What is being asked — Copy out the lines beginning with the one that contains "yellow hexagon: rotated" and ending with the last line below, exactly as they stand. Pictures are not copied.
Start of Records for the task
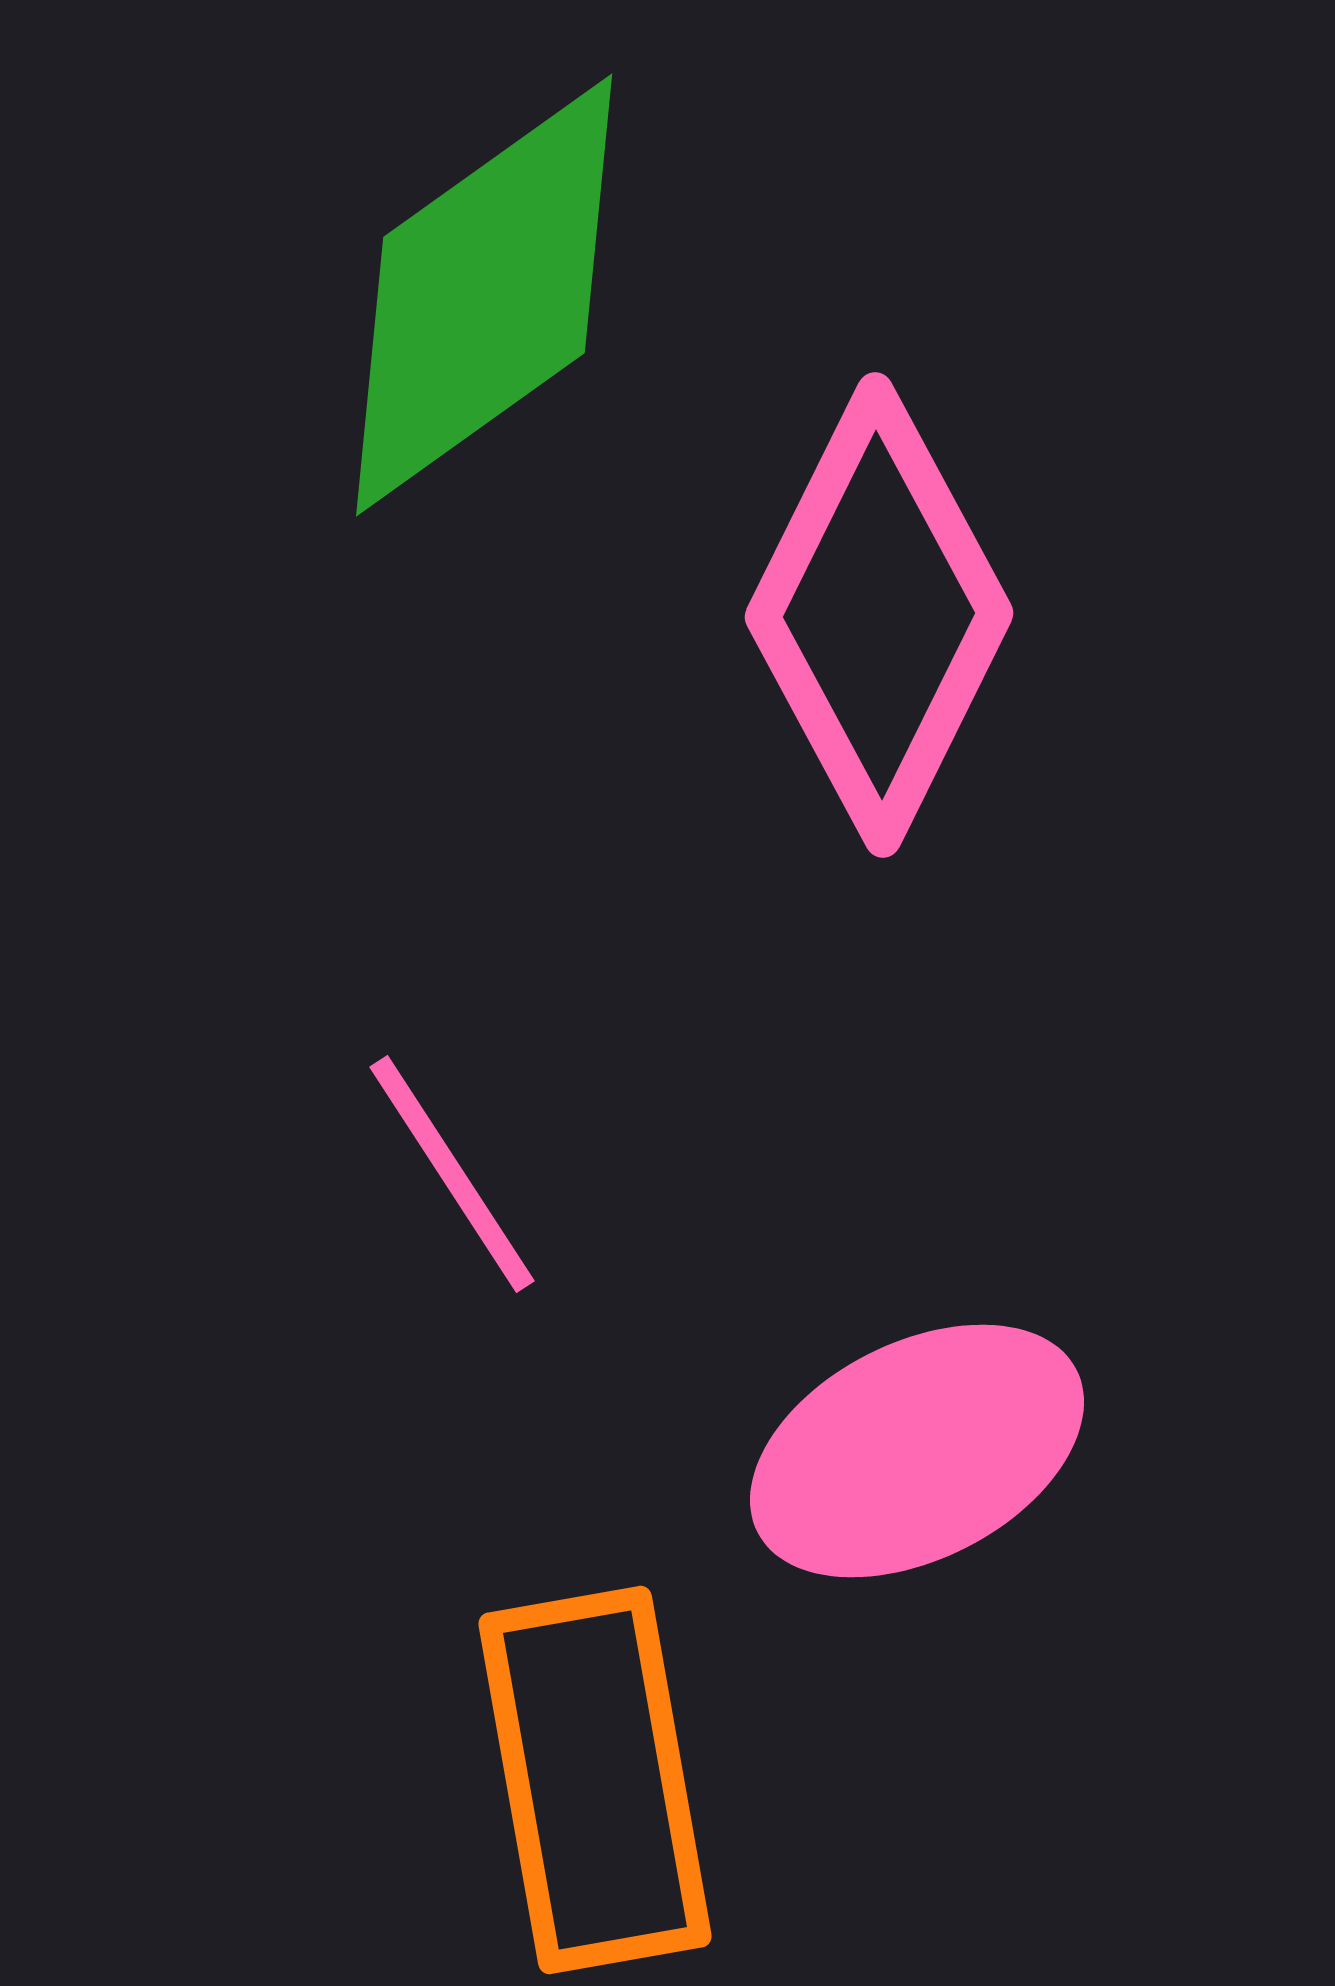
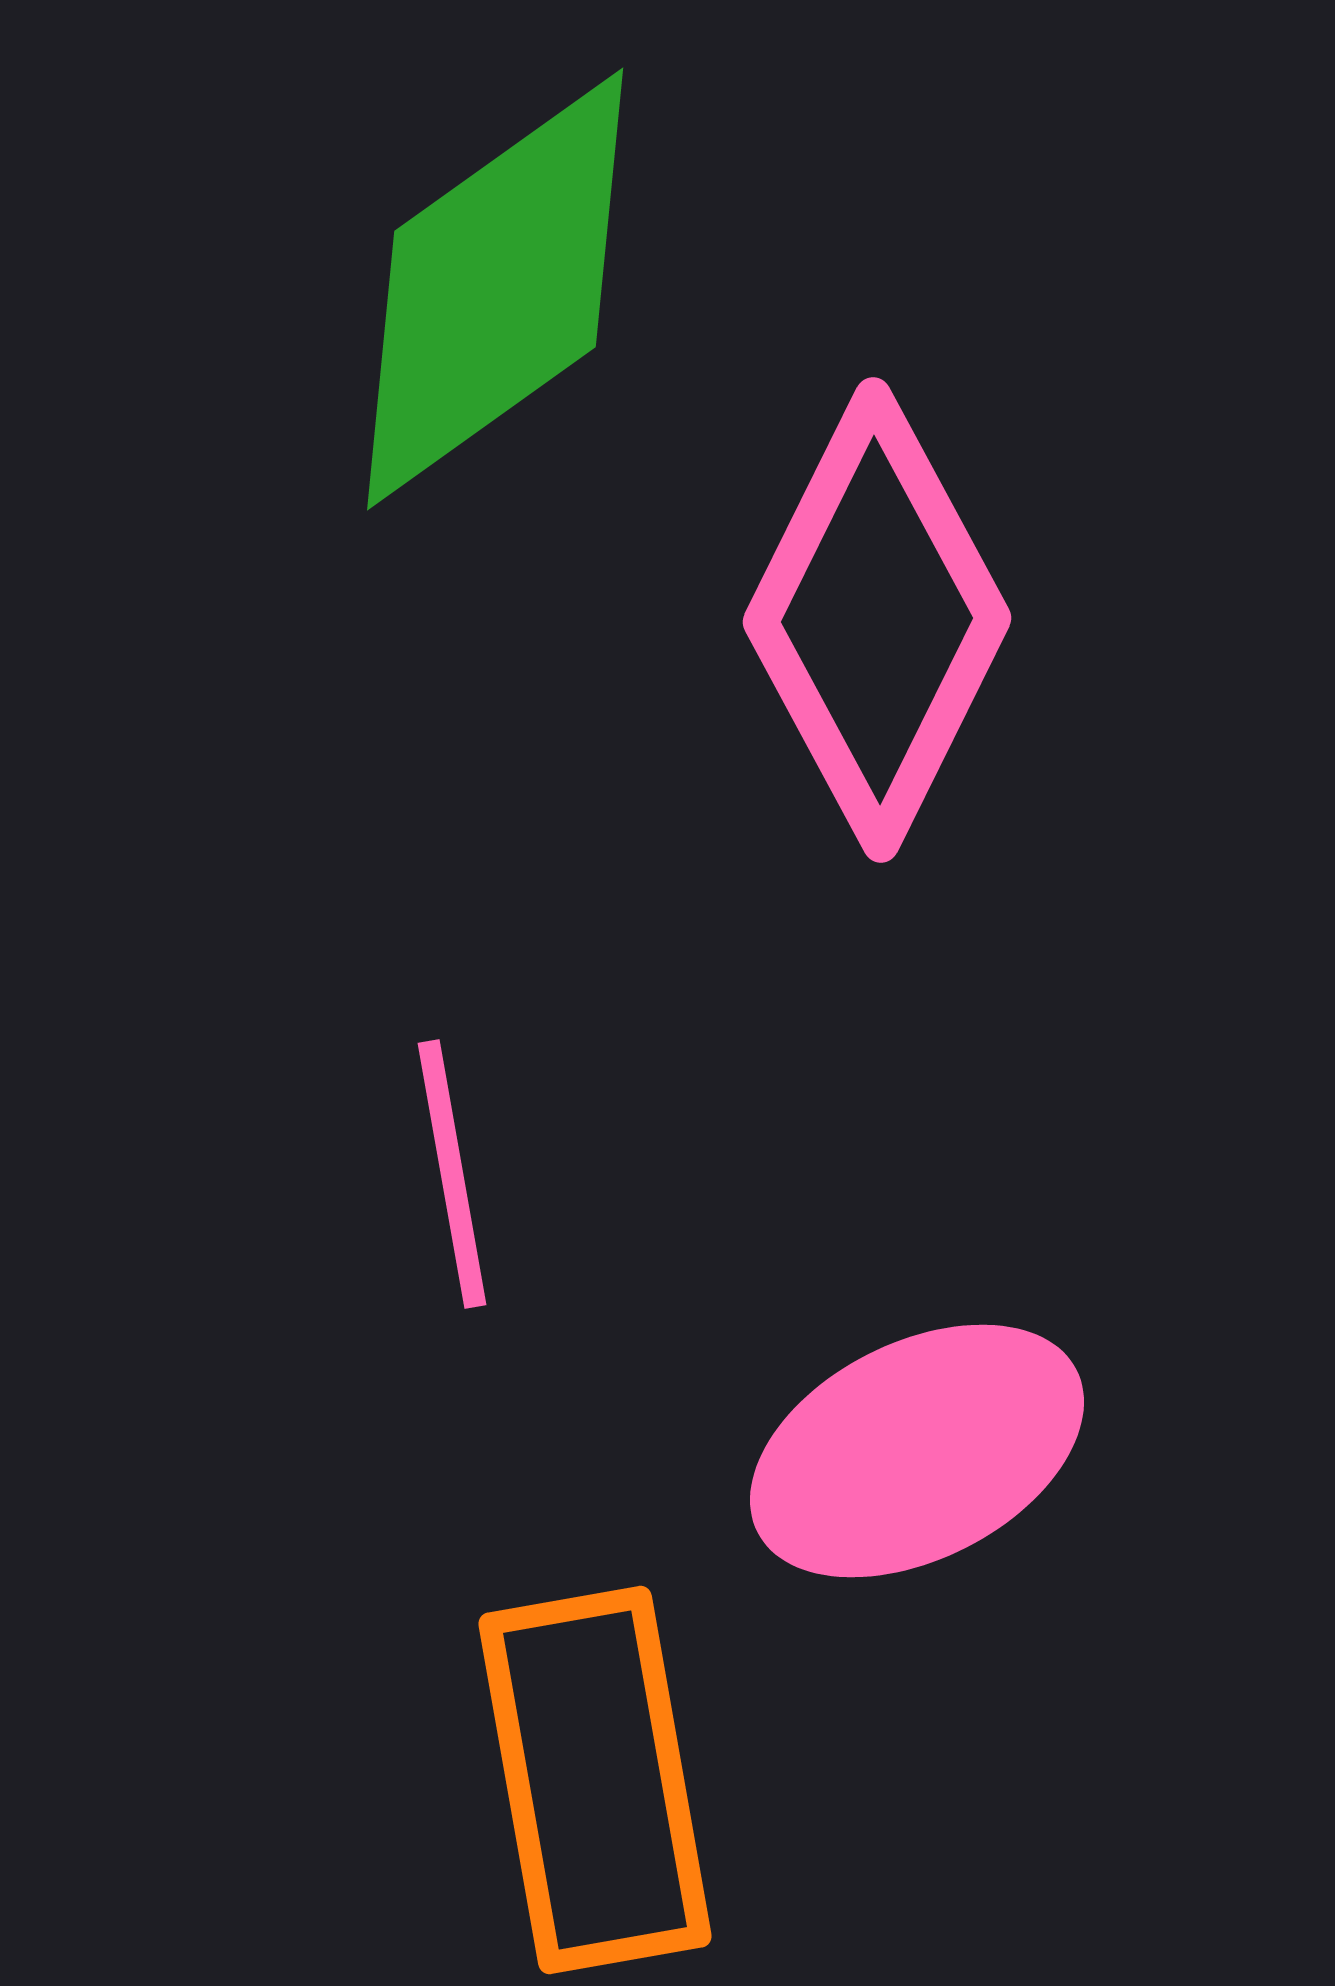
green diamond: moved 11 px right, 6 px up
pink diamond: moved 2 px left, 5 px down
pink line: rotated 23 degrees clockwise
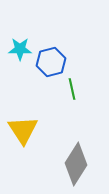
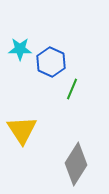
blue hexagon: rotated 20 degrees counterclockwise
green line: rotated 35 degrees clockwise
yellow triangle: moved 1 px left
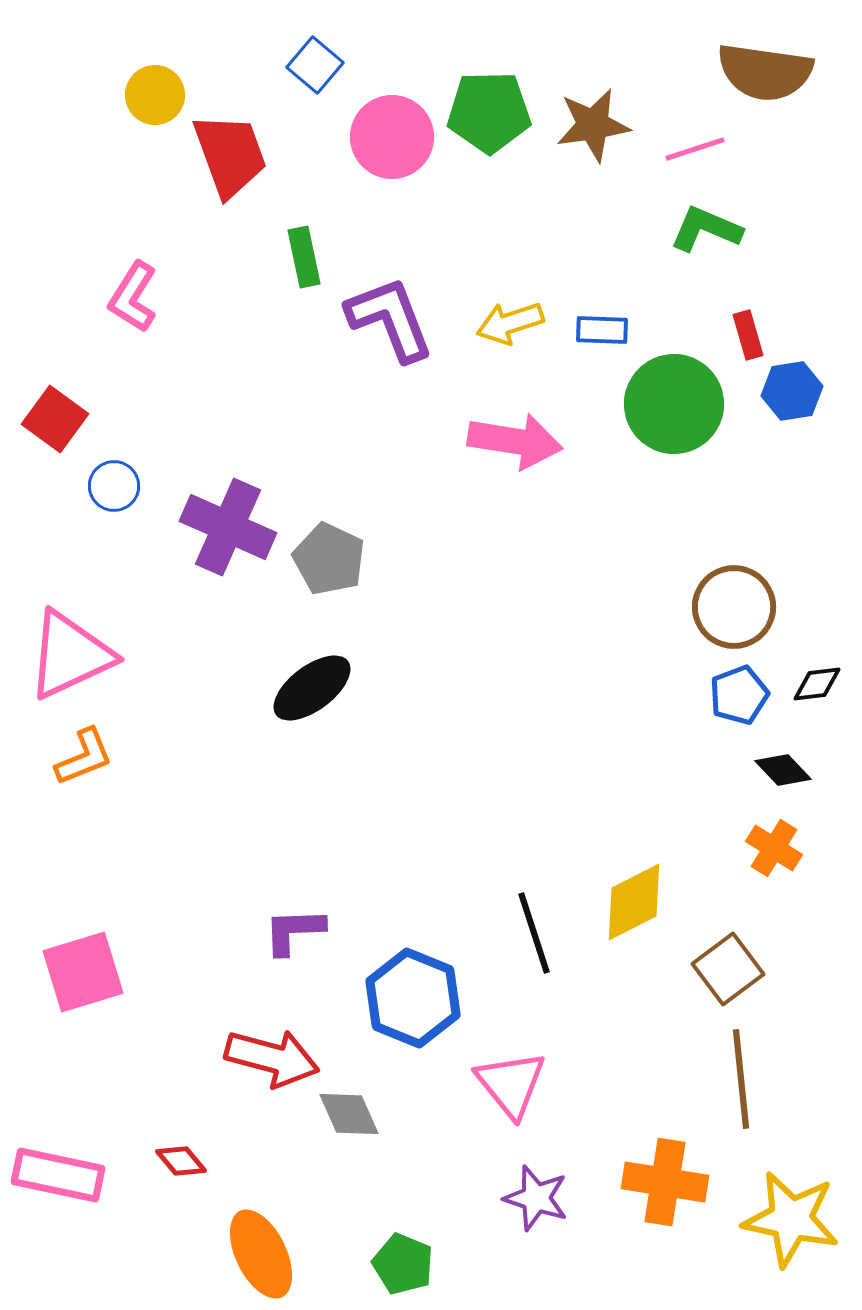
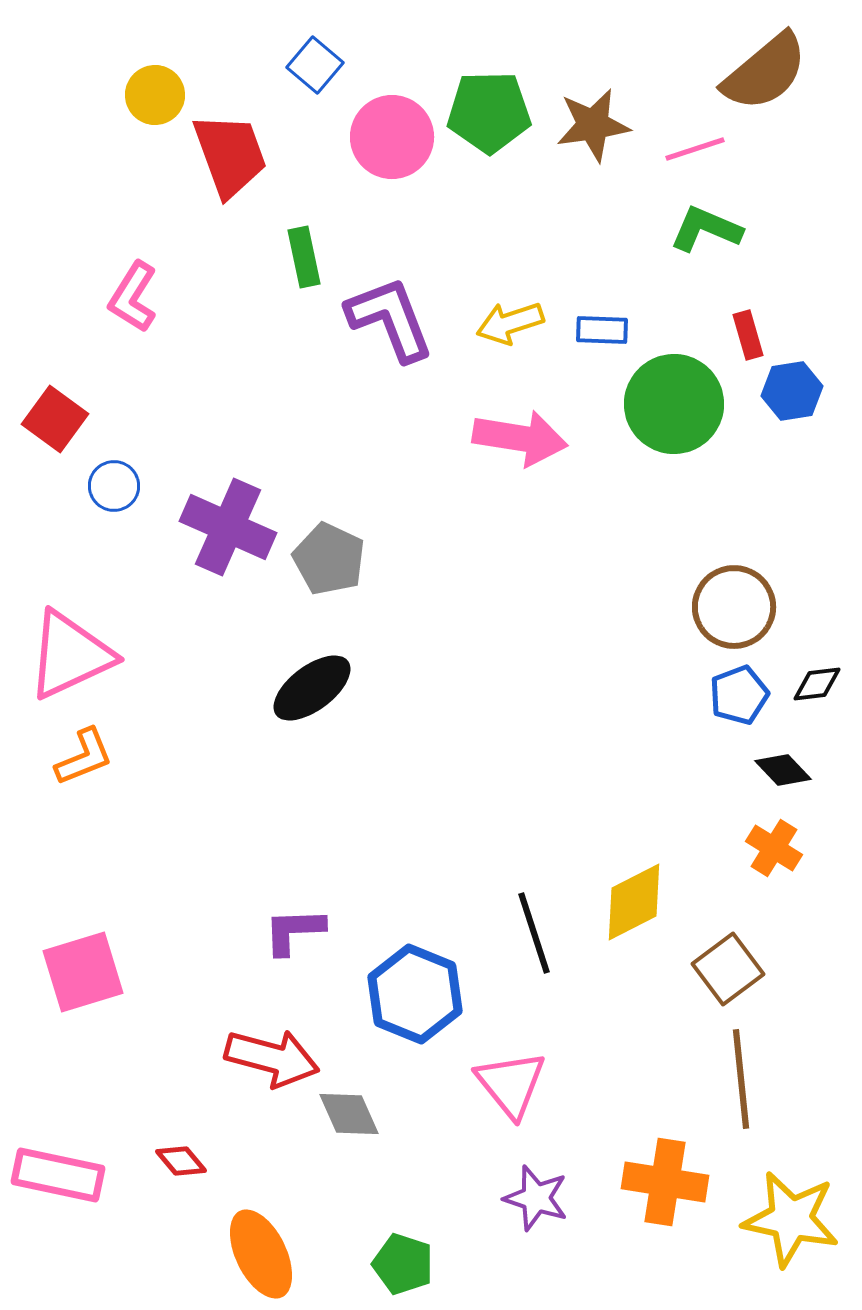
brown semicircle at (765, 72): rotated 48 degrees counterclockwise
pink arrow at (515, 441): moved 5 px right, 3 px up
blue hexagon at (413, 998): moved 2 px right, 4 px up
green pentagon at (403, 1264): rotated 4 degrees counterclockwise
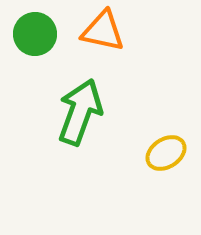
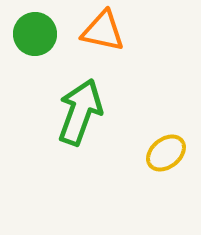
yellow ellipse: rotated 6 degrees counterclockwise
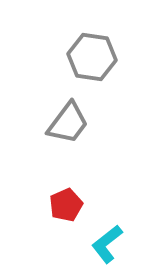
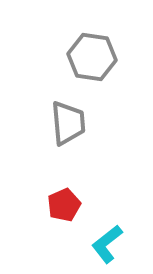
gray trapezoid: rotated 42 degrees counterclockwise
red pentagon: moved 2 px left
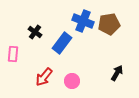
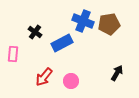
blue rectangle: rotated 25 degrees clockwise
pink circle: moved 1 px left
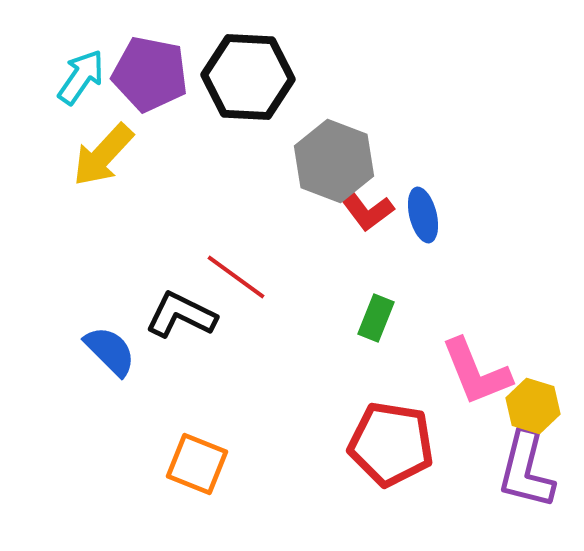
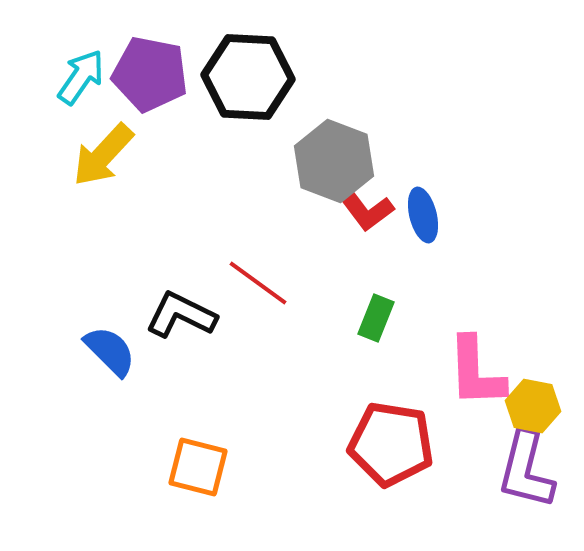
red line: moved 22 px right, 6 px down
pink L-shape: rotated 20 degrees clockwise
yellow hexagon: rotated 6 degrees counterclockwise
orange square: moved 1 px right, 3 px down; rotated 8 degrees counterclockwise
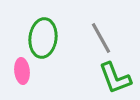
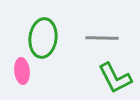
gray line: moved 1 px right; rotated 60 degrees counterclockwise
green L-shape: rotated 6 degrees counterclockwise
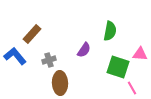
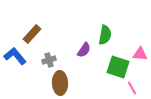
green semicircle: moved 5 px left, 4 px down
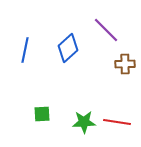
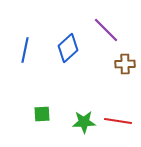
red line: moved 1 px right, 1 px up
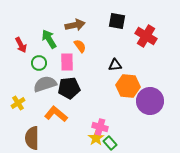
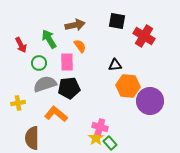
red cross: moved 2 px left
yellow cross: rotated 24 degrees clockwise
End of Records for the task
Finished exercise —
yellow hexagon: rotated 6 degrees counterclockwise
orange square: moved 1 px right, 3 px down; rotated 8 degrees counterclockwise
gray line: moved 1 px right; rotated 60 degrees counterclockwise
green L-shape: rotated 6 degrees counterclockwise
green semicircle: moved 5 px left, 4 px down
red line: moved 1 px right, 1 px up
red cross: moved 2 px left
yellow cross: rotated 24 degrees clockwise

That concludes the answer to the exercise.